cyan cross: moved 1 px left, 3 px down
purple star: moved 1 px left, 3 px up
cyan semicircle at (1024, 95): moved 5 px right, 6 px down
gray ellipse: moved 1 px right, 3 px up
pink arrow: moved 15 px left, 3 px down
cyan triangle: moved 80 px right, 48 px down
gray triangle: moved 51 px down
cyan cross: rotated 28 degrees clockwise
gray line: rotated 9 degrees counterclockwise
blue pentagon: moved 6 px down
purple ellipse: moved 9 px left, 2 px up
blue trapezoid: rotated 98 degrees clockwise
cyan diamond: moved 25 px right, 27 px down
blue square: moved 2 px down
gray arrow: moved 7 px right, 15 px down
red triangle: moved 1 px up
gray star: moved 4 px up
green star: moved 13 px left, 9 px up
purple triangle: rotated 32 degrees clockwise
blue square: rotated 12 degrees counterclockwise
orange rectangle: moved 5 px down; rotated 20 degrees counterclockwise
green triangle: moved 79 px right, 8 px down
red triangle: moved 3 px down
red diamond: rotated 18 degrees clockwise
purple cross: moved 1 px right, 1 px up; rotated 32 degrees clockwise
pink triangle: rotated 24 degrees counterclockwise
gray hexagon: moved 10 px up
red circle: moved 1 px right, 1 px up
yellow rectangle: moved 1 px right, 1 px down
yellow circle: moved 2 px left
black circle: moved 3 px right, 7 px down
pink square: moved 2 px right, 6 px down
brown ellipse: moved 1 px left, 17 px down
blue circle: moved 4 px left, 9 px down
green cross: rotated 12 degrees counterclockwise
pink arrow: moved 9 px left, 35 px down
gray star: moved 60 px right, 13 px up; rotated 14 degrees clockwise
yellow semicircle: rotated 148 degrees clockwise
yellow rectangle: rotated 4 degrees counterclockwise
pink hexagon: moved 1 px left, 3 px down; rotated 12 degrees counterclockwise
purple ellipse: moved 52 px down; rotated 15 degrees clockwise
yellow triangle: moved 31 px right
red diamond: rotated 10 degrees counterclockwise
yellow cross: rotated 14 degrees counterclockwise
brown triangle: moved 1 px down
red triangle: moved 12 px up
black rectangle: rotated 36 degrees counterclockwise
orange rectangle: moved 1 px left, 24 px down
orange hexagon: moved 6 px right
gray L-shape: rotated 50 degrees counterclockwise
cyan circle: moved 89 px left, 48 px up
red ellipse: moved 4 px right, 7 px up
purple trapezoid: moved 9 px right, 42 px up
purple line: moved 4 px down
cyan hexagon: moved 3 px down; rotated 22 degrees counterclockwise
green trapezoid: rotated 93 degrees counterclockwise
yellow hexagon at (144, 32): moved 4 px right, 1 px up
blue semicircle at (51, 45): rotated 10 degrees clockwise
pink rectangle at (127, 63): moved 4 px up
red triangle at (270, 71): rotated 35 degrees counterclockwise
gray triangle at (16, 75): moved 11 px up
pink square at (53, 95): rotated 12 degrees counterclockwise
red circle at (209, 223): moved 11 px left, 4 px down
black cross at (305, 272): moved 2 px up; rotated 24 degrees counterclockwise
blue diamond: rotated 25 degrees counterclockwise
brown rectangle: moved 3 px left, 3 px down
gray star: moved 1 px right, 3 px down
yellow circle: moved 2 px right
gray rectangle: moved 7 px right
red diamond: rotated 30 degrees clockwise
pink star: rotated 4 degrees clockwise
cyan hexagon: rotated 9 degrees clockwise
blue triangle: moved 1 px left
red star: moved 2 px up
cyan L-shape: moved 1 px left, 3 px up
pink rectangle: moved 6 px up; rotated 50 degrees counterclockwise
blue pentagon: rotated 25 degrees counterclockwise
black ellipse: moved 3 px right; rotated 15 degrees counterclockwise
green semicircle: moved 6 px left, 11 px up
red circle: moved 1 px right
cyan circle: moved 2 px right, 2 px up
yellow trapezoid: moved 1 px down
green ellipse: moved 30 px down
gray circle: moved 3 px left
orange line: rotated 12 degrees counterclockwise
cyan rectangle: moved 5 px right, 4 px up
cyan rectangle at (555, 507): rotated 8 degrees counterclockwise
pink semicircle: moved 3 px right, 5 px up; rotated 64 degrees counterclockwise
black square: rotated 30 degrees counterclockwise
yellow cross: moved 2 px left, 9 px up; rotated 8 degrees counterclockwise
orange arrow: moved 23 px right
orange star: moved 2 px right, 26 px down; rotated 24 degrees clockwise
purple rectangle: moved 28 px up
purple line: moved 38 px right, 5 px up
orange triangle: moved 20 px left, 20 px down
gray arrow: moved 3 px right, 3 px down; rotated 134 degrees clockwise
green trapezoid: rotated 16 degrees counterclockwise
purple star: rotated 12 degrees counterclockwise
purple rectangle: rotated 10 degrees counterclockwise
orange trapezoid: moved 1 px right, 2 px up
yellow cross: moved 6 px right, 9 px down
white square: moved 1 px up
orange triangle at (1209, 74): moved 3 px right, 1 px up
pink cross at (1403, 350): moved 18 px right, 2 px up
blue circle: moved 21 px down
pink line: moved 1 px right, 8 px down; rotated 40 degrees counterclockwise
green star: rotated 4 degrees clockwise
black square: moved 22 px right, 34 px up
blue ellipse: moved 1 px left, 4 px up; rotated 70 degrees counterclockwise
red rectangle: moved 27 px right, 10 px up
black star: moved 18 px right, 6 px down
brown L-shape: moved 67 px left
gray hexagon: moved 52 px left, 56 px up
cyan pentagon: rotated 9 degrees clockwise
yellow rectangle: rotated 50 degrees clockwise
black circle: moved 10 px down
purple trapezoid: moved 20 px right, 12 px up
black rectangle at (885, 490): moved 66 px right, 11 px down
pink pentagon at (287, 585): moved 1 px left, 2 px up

────

DIRECTIONS
Provide an exact transcript of the lines from the one that holds "yellow cross: moved 6 px right, 9 px down" through the final line of the data above.

THE COMPLETED TASK
yellow cross: moved 6 px right, 9 px down
white square: moved 1 px up
orange triangle at (1209, 74): moved 3 px right, 1 px up
pink cross at (1403, 350): moved 18 px right, 2 px up
blue circle: moved 21 px down
pink line: moved 1 px right, 8 px down; rotated 40 degrees counterclockwise
green star: rotated 4 degrees clockwise
black square: moved 22 px right, 34 px up
blue ellipse: moved 1 px left, 4 px up; rotated 70 degrees counterclockwise
red rectangle: moved 27 px right, 10 px up
black star: moved 18 px right, 6 px down
brown L-shape: moved 67 px left
gray hexagon: moved 52 px left, 56 px up
cyan pentagon: rotated 9 degrees clockwise
yellow rectangle: rotated 50 degrees clockwise
black circle: moved 10 px down
purple trapezoid: moved 20 px right, 12 px up
black rectangle at (885, 490): moved 66 px right, 11 px down
pink pentagon at (287, 585): moved 1 px left, 2 px up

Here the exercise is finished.